• EXERCISE DIRECTIONS: When the line containing "black camera: [545,344,600,406]" appears in the entries below, begin printing there and stop after the line containing "black notebook: [40,268,109,312]"; print each of those lines exactly and no other line.

• THE INPUT:
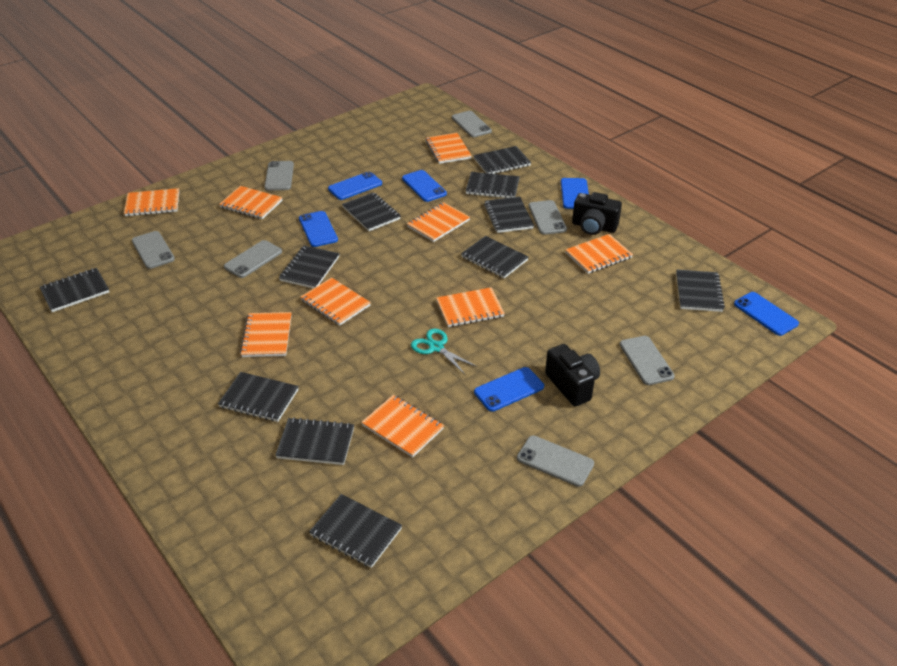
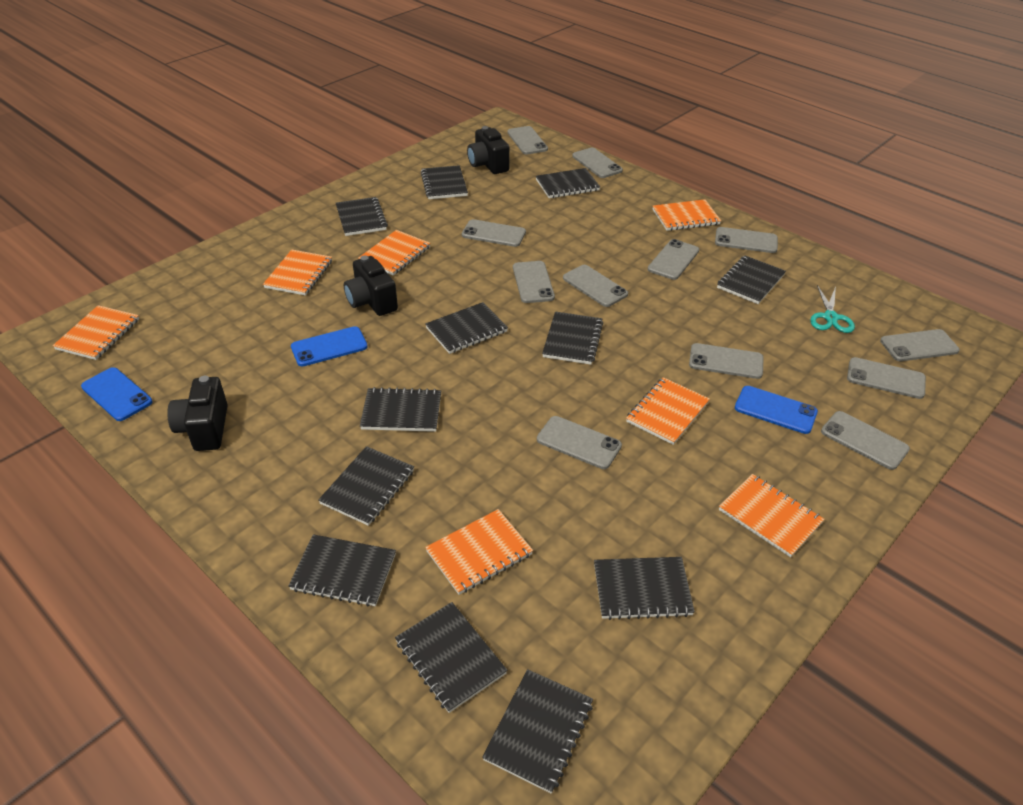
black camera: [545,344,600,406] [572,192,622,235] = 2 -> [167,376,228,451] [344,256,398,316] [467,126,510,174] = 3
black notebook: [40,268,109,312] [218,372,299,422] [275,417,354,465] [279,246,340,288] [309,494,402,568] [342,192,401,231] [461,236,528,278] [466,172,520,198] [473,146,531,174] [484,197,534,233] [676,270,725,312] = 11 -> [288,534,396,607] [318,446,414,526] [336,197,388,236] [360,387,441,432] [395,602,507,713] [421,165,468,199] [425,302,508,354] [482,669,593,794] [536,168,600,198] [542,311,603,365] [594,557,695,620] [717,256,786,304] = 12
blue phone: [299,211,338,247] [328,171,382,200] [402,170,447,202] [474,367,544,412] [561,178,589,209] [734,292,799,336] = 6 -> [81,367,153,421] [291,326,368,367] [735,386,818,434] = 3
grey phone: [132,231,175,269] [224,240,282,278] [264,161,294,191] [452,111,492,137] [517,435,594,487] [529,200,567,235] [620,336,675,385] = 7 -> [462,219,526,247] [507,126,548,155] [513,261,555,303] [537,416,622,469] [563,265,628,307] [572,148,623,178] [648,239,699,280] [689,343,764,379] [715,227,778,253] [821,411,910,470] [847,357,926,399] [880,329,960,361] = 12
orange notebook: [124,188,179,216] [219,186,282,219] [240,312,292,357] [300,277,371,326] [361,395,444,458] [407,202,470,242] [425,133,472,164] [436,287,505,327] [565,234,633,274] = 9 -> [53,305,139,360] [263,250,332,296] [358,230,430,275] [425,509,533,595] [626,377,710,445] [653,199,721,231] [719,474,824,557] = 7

---

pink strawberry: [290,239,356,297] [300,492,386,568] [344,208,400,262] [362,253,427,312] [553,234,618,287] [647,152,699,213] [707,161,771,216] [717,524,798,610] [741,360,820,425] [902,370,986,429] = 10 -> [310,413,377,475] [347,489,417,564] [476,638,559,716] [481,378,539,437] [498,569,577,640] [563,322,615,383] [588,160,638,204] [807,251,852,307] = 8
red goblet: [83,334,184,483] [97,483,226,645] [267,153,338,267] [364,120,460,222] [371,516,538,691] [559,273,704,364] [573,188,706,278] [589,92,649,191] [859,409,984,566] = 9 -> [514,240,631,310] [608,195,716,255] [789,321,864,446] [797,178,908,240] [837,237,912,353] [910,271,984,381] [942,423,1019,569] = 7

• SOLUTION TO THE PROBLEM:
black camera: [545,344,600,406] [572,192,622,235] = 2 -> [167,376,228,451] [344,256,398,316] [467,126,510,174] = 3
black notebook: [40,268,109,312] [218,372,299,422] [275,417,354,465] [279,246,340,288] [309,494,402,568] [342,192,401,231] [461,236,528,278] [466,172,520,198] [473,146,531,174] [484,197,534,233] [676,270,725,312] = 11 -> [288,534,396,607] [318,446,414,526] [336,197,388,236] [360,387,441,432] [395,602,507,713] [421,165,468,199] [425,302,508,354] [482,669,593,794] [536,168,600,198] [542,311,603,365] [594,557,695,620] [717,256,786,304] = 12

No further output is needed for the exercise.